§ **ACTIVITY**:
Give back the whole listing verbatim, printing none of its pictures.

§ **INPUT DATA**:
----------

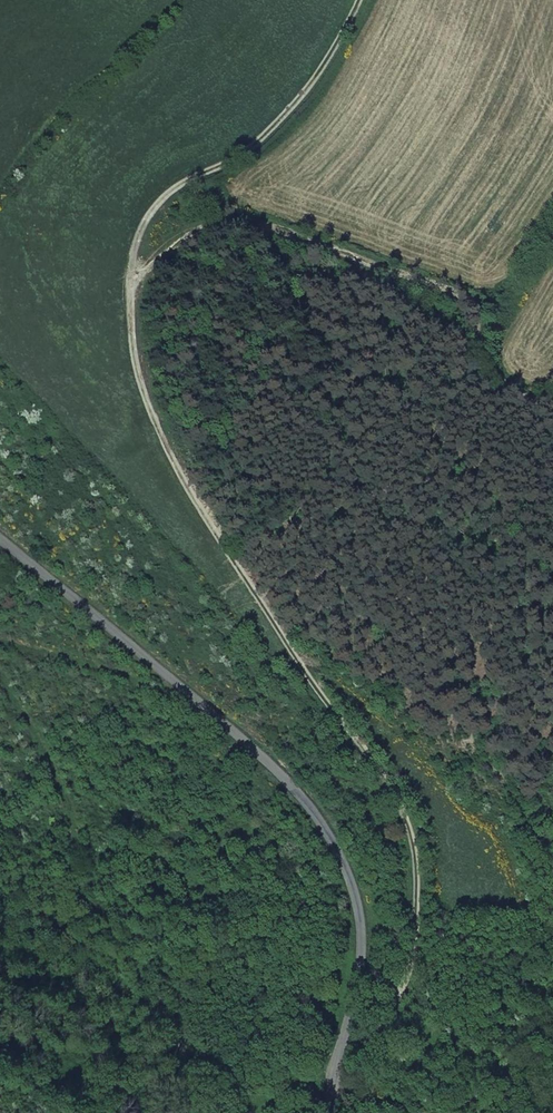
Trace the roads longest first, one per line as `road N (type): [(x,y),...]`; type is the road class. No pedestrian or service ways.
road 1 (track): [(327,1102),(343,1097),(413,961),(407,824),(170,461),(134,368),(131,280),(138,237),(156,205),(252,147),(284,117),(358,0)]
road 2 (residential): [(325,1112),(360,960),(352,882),(332,839),(264,757),(0,539)]
road 3 (track): [(552,392),(508,389),(481,348),(482,313),(457,288),(233,215),(190,229),(131,280)]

----------

§ **EXERCISE RESULT**:
Trace the roads longest first, one per line as `road N (type): [(x,y),...]`; type is the road class. No pedestrian or service ways.
road 1 (track): [(327,1102),(343,1097),(413,961),(407,824),(170,461),(134,368),(131,280),(138,237),(156,205),(252,147),(284,117),(358,0)]
road 2 (residential): [(325,1112),(360,960),(352,882),(332,839),(264,757),(0,539)]
road 3 (track): [(552,392),(508,389),(481,348),(482,313),(457,288),(233,215),(190,229),(131,280)]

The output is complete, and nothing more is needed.